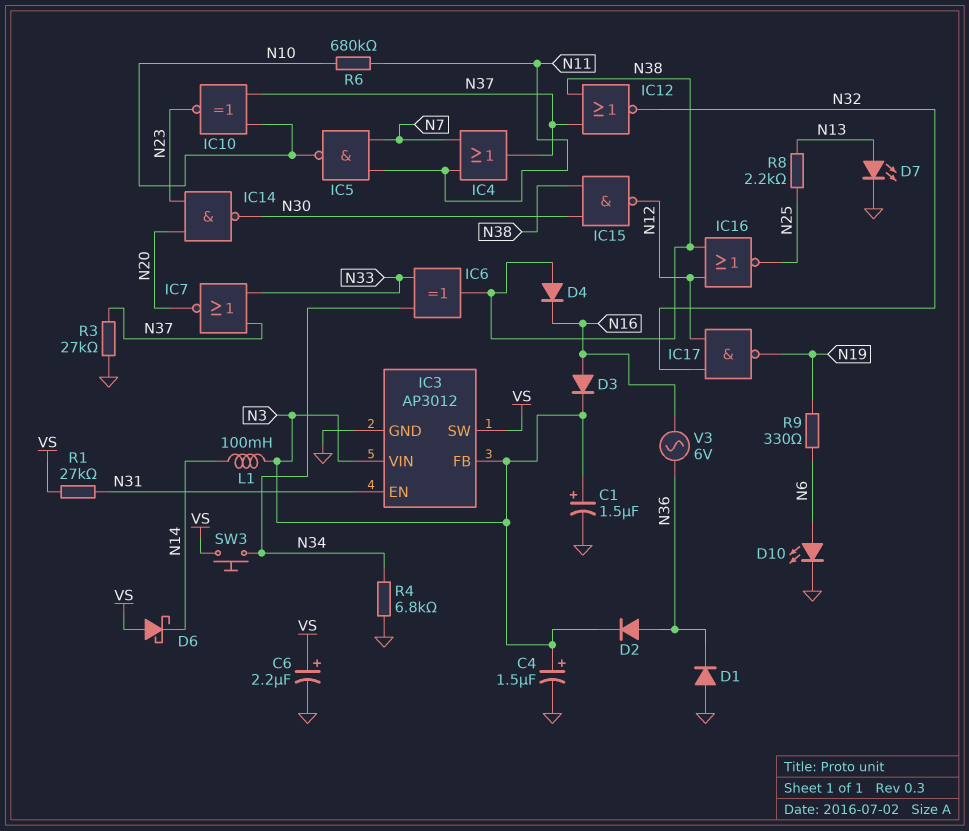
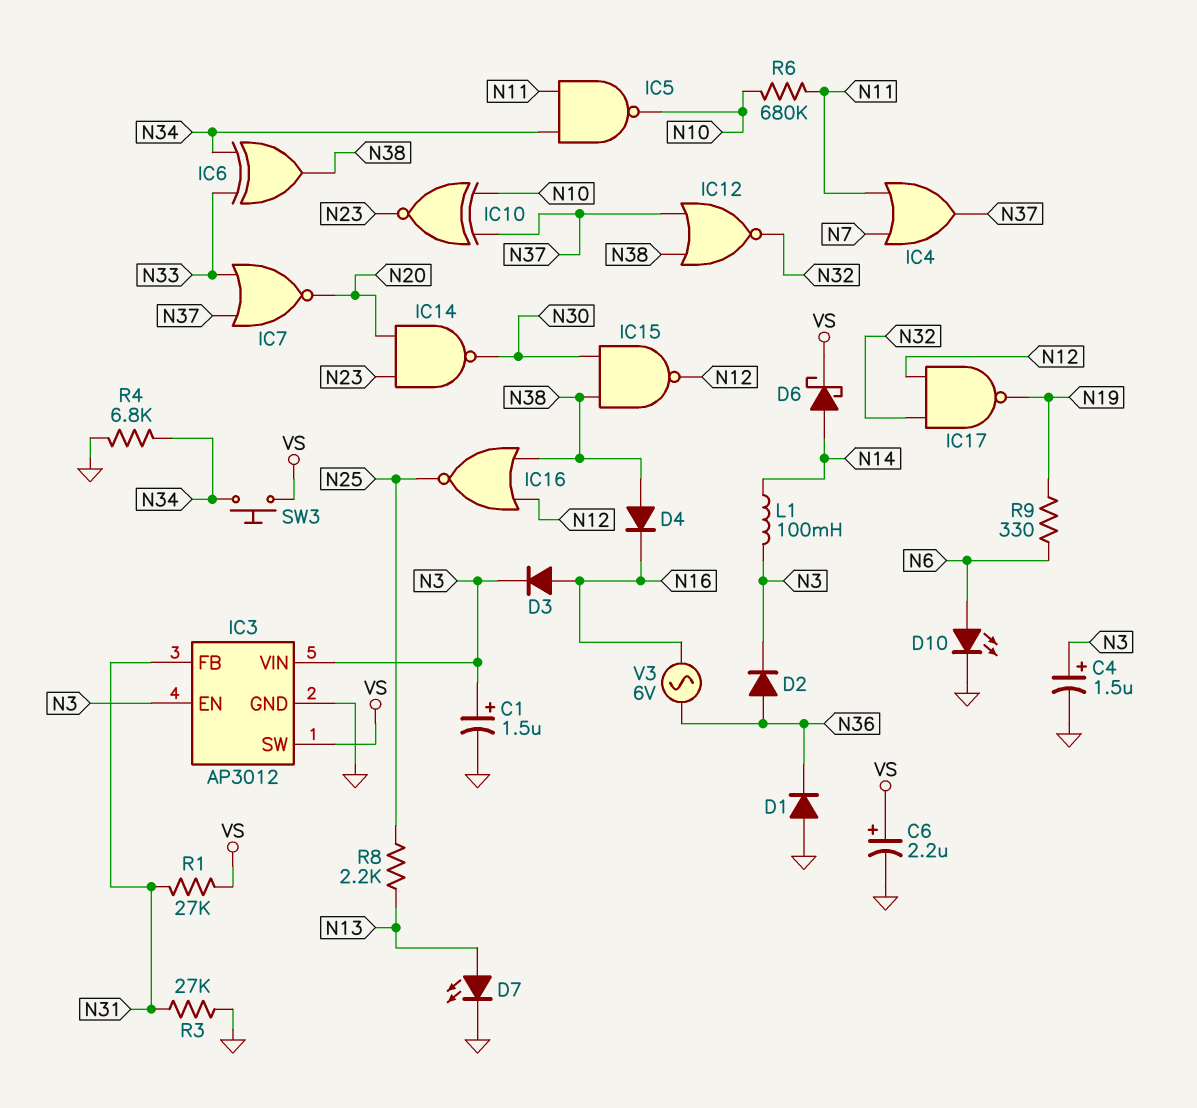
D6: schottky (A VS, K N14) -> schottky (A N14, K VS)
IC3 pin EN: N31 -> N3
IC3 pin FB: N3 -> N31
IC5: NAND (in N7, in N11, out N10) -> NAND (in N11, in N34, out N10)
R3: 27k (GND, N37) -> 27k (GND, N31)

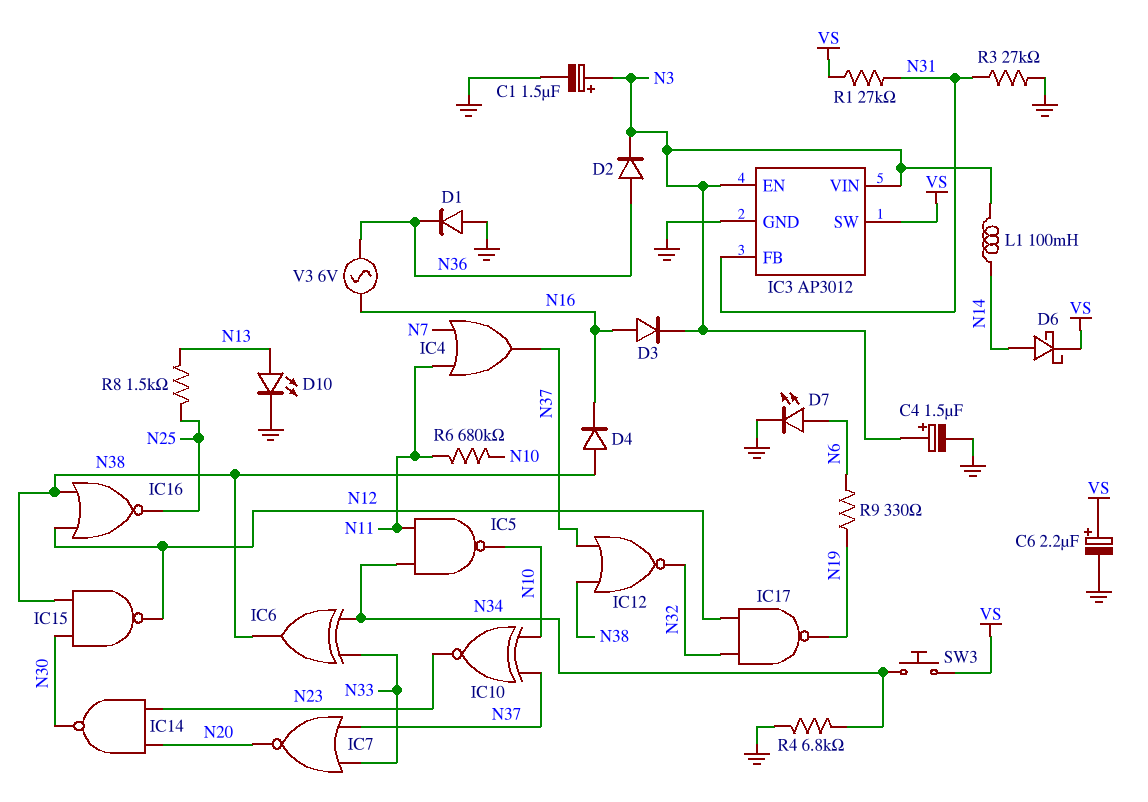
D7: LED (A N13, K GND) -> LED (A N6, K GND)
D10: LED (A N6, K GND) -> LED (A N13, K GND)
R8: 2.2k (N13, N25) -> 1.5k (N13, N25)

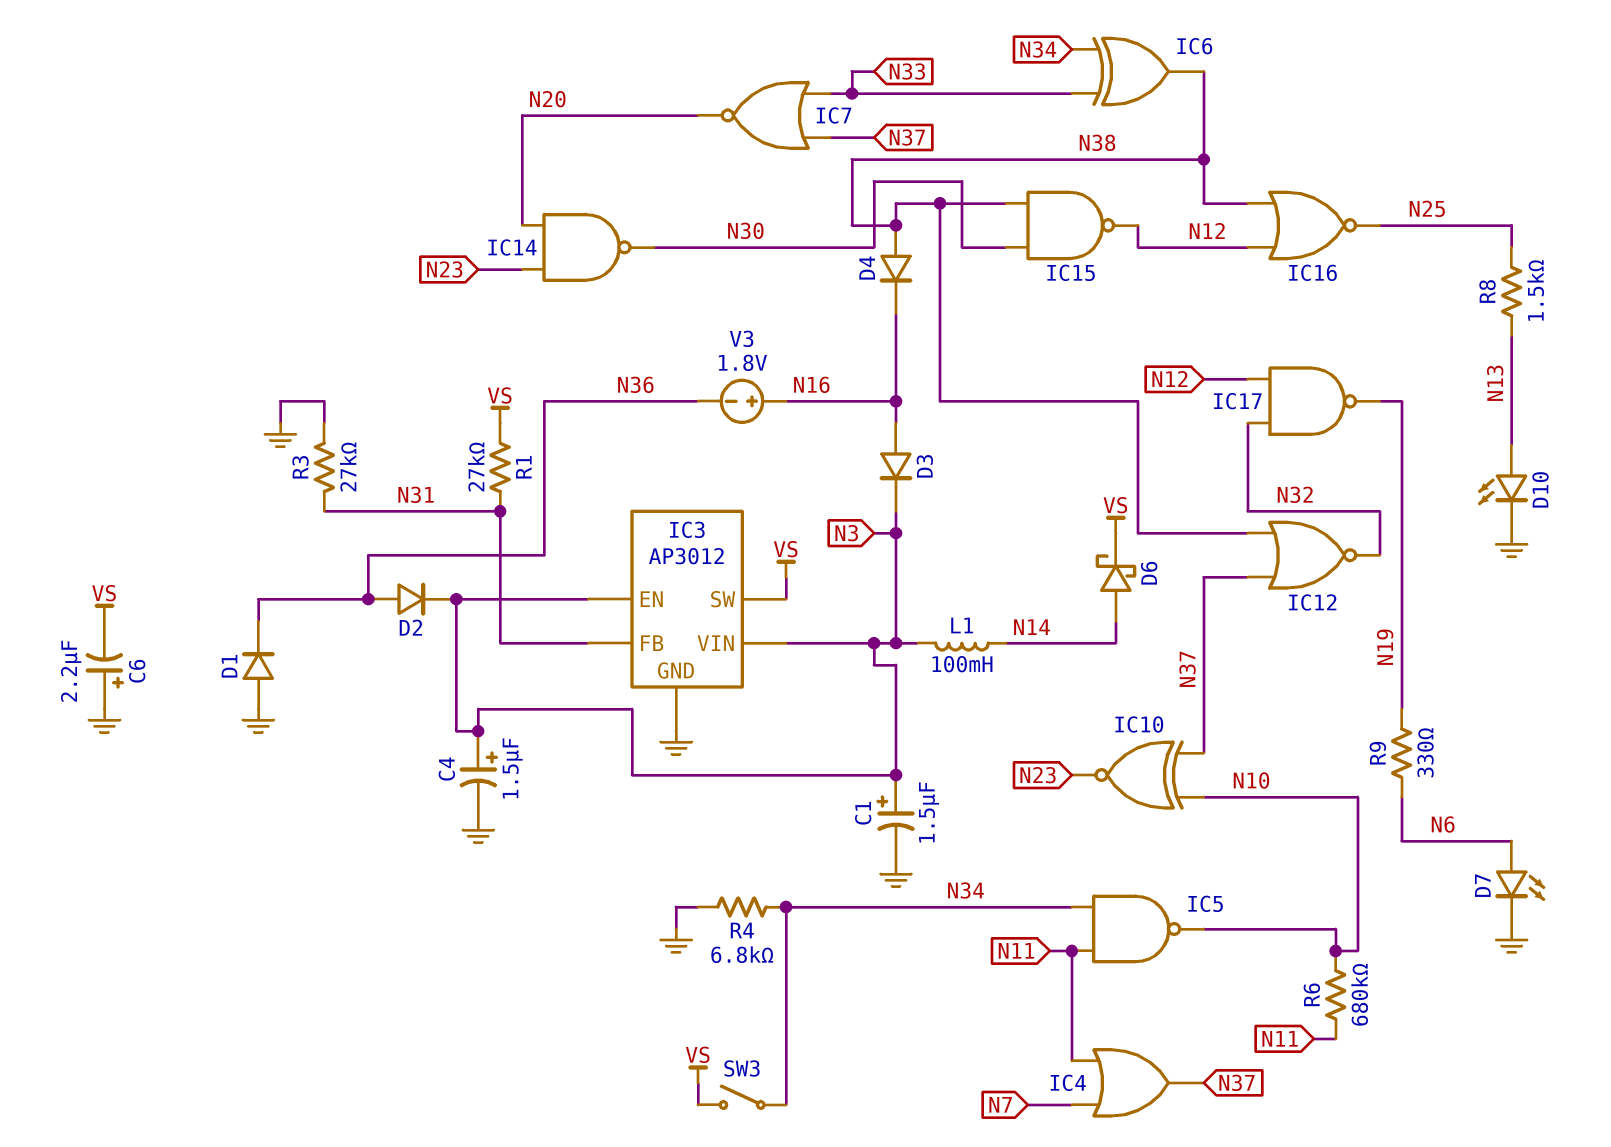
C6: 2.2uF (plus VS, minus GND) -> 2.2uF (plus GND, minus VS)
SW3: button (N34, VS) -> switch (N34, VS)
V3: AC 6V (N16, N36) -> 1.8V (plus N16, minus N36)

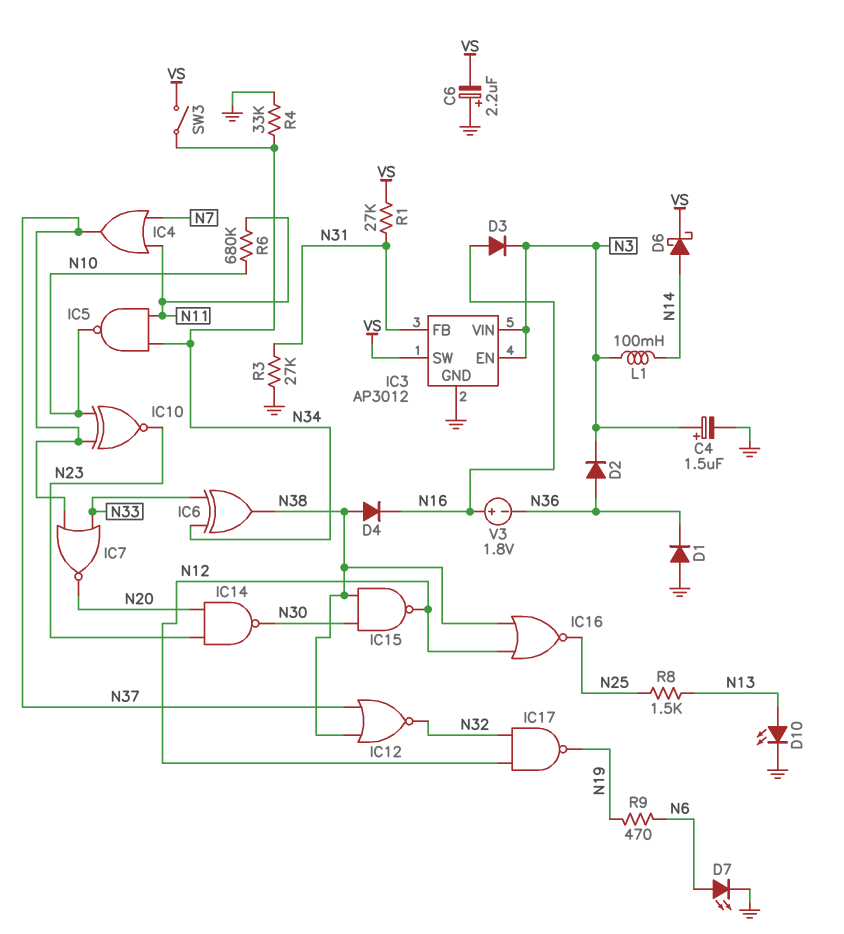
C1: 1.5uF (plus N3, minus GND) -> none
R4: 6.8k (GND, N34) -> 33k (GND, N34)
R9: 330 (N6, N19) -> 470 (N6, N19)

▶ [EXERCISE REQUIREMENTS]
Each line of the material that contains the string "plus" has to be copied out.

▶ [RESPONSE TO THIS EXERCISE]
C6: 2.2uF (plus VS, minus GND) -> 2.2uF (plus GND, minus VS)
V3: AC 6V (N16, N36) -> 1.8V (plus N16, minus N36)
C1: 1.5uF (plus N3, minus GND) -> none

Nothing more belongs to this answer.